Try it:
Each entry needs to be duplicated exactly.

___ Information

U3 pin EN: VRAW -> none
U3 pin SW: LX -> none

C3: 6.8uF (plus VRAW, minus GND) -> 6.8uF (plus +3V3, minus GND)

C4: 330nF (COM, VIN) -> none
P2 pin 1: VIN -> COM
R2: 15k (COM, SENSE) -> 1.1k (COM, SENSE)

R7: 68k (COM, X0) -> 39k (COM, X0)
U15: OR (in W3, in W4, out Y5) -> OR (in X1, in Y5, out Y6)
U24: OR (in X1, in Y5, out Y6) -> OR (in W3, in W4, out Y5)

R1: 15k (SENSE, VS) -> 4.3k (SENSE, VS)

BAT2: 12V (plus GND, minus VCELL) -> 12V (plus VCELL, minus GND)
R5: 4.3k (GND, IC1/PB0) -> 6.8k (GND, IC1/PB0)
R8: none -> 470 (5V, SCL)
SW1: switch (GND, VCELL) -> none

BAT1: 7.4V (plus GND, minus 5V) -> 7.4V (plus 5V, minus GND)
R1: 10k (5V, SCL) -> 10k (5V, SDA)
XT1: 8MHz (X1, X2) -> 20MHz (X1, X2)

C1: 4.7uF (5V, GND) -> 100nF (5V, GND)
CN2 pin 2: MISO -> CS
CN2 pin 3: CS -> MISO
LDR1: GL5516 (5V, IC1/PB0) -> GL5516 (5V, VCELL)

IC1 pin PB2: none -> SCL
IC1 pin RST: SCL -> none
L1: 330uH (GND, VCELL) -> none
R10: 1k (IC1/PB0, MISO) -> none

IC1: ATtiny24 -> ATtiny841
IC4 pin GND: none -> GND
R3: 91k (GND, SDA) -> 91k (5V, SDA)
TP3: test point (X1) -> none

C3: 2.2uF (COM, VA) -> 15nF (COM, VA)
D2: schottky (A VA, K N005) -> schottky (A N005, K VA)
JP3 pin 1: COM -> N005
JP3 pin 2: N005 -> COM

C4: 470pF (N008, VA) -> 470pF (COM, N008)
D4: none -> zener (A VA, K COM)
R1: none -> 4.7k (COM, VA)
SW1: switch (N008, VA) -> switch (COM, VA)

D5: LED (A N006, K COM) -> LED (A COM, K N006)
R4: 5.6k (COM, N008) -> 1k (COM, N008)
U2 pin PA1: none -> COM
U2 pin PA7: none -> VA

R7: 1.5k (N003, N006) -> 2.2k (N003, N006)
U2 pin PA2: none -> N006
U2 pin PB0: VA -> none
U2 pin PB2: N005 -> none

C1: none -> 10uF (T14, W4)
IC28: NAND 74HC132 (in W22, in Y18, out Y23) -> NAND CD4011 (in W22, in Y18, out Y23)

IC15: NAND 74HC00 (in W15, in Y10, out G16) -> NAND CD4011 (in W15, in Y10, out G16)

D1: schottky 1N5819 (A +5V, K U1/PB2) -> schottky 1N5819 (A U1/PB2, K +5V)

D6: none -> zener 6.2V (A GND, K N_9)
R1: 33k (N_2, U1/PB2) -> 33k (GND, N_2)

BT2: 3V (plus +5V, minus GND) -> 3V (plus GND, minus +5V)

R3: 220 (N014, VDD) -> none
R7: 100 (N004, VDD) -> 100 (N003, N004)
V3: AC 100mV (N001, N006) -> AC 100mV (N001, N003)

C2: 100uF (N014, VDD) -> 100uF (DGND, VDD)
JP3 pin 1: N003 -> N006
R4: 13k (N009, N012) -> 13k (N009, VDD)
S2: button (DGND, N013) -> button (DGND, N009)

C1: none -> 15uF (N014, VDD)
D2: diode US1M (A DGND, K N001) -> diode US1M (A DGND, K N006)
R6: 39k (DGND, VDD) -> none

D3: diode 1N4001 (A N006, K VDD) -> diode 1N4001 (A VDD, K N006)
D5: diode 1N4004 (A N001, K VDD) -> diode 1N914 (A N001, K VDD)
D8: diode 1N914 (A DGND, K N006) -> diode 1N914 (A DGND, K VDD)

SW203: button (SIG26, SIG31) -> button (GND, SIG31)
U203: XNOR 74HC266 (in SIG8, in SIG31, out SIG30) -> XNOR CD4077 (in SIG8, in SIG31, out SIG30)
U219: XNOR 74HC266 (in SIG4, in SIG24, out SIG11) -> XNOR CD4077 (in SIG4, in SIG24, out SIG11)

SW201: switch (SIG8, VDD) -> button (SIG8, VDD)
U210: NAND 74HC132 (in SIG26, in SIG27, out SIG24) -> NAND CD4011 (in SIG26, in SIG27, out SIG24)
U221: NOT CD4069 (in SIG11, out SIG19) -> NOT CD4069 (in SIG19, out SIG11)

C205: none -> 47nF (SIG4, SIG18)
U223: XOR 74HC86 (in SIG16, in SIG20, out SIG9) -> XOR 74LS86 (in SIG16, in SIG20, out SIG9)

______

Exercise answer:
U3 pin EN: VRAW -> none
U3 pin SW: LX -> none

C3: 6.8uF (plus VRAW, minus GND) -> 6.8uF (plus +3V3, minus GND)

C4: 330nF (COM, VIN) -> none
P2 pin 1: VIN -> COM
R2: 15k (COM, SENSE) -> 1.1k (COM, SENSE)

R7: 68k (COM, X0) -> 39k (COM, X0)
U15: OR (in W3, in W4, out Y5) -> OR (in X1, in Y5, out Y6)
U24: OR (in X1, in Y5, out Y6) -> OR (in W3, in W4, out Y5)

R1: 15k (SENSE, VS) -> 4.3k (SENSE, VS)

BAT2: 12V (plus GND, minus VCELL) -> 12V (plus VCELL, minus GND)
R5: 4.3k (GND, IC1/PB0) -> 6.8k (GND, IC1/PB0)
R8: none -> 470 (5V, SCL)
SW1: switch (GND, VCELL) -> none

BAT1: 7.4V (plus GND, minus 5V) -> 7.4V (plus 5V, minus GND)
R1: 10k (5V, SCL) -> 10k (5V, SDA)
XT1: 8MHz (X1, X2) -> 20MHz (X1, X2)

C1: 4.7uF (5V, GND) -> 100nF (5V, GND)
CN2 pin 2: MISO -> CS
CN2 pin 3: CS -> MISO
LDR1: GL5516 (5V, IC1/PB0) -> GL5516 (5V, VCELL)

IC1 pin PB2: none -> SCL
IC1 pin RST: SCL -> none
L1: 330uH (GND, VCELL) -> none
R10: 1k (IC1/PB0, MISO) -> none

IC1: ATtiny24 -> ATtiny841
IC4 pin GND: none -> GND
R3: 91k (GND, SDA) -> 91k (5V, SDA)
TP3: test point (X1) -> none

C3: 2.2uF (COM, VA) -> 15nF (COM, VA)
D2: schottky (A VA, K N005) -> schottky (A N005, K VA)
JP3 pin 1: COM -> N005
JP3 pin 2: N005 -> COM

C4: 470pF (N008, VA) -> 470pF (COM, N008)
D4: none -> zener (A VA, K COM)
R1: none -> 4.7k (COM, VA)
SW1: switch (N008, VA) -> switch (COM, VA)

D5: LED (A N006, K COM) -> LED (A COM, K N006)
R4: 5.6k (COM, N008) -> 1k (COM, N008)
U2 pin PA1: none -> COM
U2 pin PA7: none -> VA

R7: 1.5k (N003, N006) -> 2.2k (N003, N006)
U2 pin PA2: none -> N006
U2 pin PB0: VA -> none
U2 pin PB2: N005 -> none

C1: none -> 10uF (T14, W4)
IC28: NAND 74HC132 (in W22, in Y18, out Y23) -> NAND CD4011 (in W22, in Y18, out Y23)

IC15: NAND 74HC00 (in W15, in Y10, out G16) -> NAND CD4011 (in W15, in Y10, out G16)

D1: schottky 1N5819 (A +5V, K U1/PB2) -> schottky 1N5819 (A U1/PB2, K +5V)

D6: none -> zener 6.2V (A GND, K N_9)
R1: 33k (N_2, U1/PB2) -> 33k (GND, N_2)

BT2: 3V (plus +5V, minus GND) -> 3V (plus GND, minus +5V)

R3: 220 (N014, VDD) -> none
R7: 100 (N004, VDD) -> 100 (N003, N004)
V3: AC 100mV (N001, N006) -> AC 100mV (N001, N003)

C2: 100uF (N014, VDD) -> 100uF (DGND, VDD)
JP3 pin 1: N003 -> N006
R4: 13k (N009, N012) -> 13k (N009, VDD)
S2: button (DGND, N013) -> button (DGND, N009)

C1: none -> 15uF (N014, VDD)
D2: diode US1M (A DGND, K N001) -> diode US1M (A DGND, K N006)
R6: 39k (DGND, VDD) -> none

D3: diode 1N4001 (A N006, K VDD) -> diode 1N4001 (A VDD, K N006)
D5: diode 1N4004 (A N001, K VDD) -> diode 1N914 (A N001, K VDD)
D8: diode 1N914 (A DGND, K N006) -> diode 1N914 (A DGND, K VDD)

SW203: button (SIG26, SIG31) -> button (GND, SIG31)
U203: XNOR 74HC266 (in SIG8, in SIG31, out SIG30) -> XNOR CD4077 (in SIG8, in SIG31, out SIG30)
U219: XNOR 74HC266 (in SIG4, in SIG24, out SIG11) -> XNOR CD4077 (in SIG4, in SIG24, out SIG11)

SW201: switch (SIG8, VDD) -> button (SIG8, VDD)
U210: NAND 74HC132 (in SIG26, in SIG27, out SIG24) -> NAND CD4011 (in SIG26, in SIG27, out SIG24)
U221: NOT CD4069 (in SIG11, out SIG19) -> NOT CD4069 (in SIG19, out SIG11)

C205: none -> 47nF (SIG4, SIG18)
U223: XOR 74HC86 (in SIG16, in SIG20, out SIG9) -> XOR 74LS86 (in SIG16, in SIG20, out SIG9)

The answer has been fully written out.